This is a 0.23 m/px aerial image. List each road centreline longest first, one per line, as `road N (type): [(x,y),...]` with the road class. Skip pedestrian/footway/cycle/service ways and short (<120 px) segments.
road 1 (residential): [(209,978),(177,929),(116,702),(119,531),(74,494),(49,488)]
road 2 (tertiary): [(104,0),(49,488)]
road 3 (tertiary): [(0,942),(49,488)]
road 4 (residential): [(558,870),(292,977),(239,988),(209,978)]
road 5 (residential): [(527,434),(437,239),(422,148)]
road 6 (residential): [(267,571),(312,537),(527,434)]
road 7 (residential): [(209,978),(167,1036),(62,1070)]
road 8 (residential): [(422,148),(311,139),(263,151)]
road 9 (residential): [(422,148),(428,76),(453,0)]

────

» **Work instruction**
Every record must be retyped so that it matches the original exactly.

» **Result for this task**
This is a 0.23 m/px aerial image. List each road centreline longest first, one per line, as `road N (type): [(x,y),...]` with the road class. Skip pedestrian/footway/cycle/service ways and short (<120 px) segments.
road 1 (residential): [(209,978),(177,929),(116,702),(119,531),(74,494),(49,488)]
road 2 (tertiary): [(104,0),(49,488)]
road 3 (tertiary): [(0,942),(49,488)]
road 4 (residential): [(558,870),(292,977),(239,988),(209,978)]
road 5 (residential): [(527,434),(437,239),(422,148)]
road 6 (residential): [(267,571),(312,537),(527,434)]
road 7 (residential): [(209,978),(167,1036),(62,1070)]
road 8 (residential): [(422,148),(311,139),(263,151)]
road 9 (residential): [(422,148),(428,76),(453,0)]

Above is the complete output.